**Directions**.
Each line below must be reproduced exactly as it stands. Pictures stay out of the copy.

**Available data**.
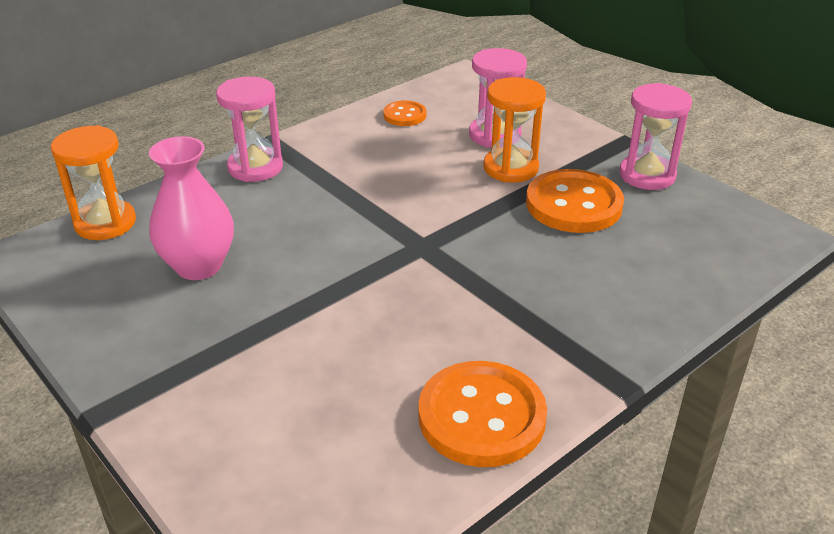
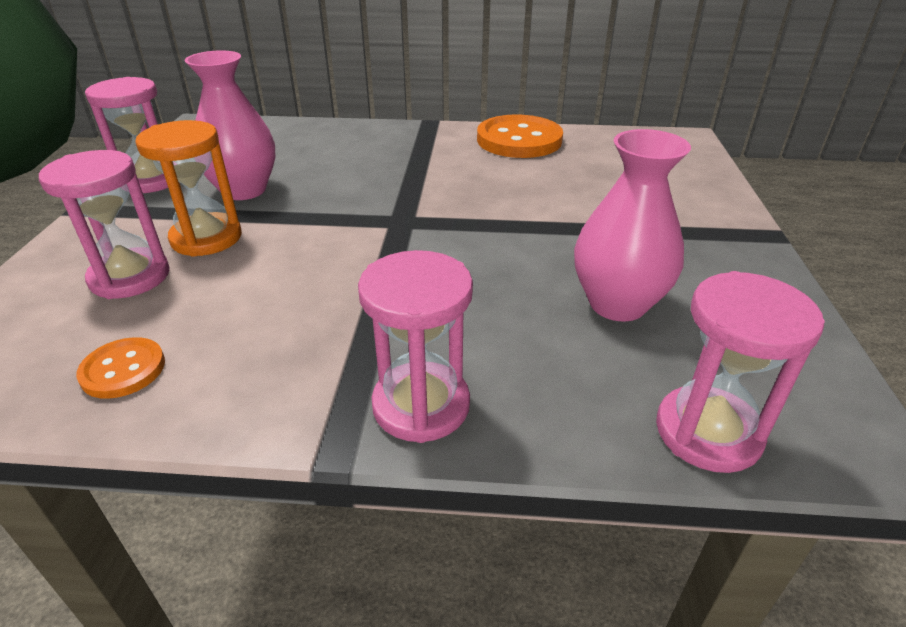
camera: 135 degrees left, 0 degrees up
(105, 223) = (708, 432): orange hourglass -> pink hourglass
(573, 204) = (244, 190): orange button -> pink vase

**Result of the exercise**.
camera: 135 degrees left, 0 degrees up
(105, 223) = (708, 432): orange hourglass -> pink hourglass
(573, 204) = (244, 190): orange button -> pink vase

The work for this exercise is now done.